> [Problem details] Please retype every line of the records below word for word, leaving out the pictures.

> [Data extract]

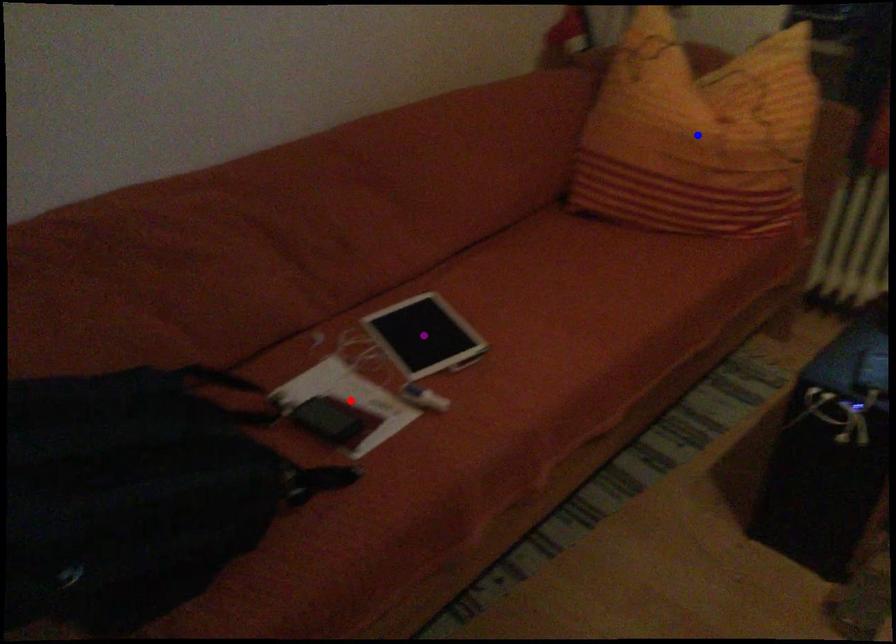
Order these from nearest to farthest:
purple point, blue point, red point

red point
blue point
purple point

> [Task solution]
Order these from nearest to farthest:
purple point, blue point, red point

red point
blue point
purple point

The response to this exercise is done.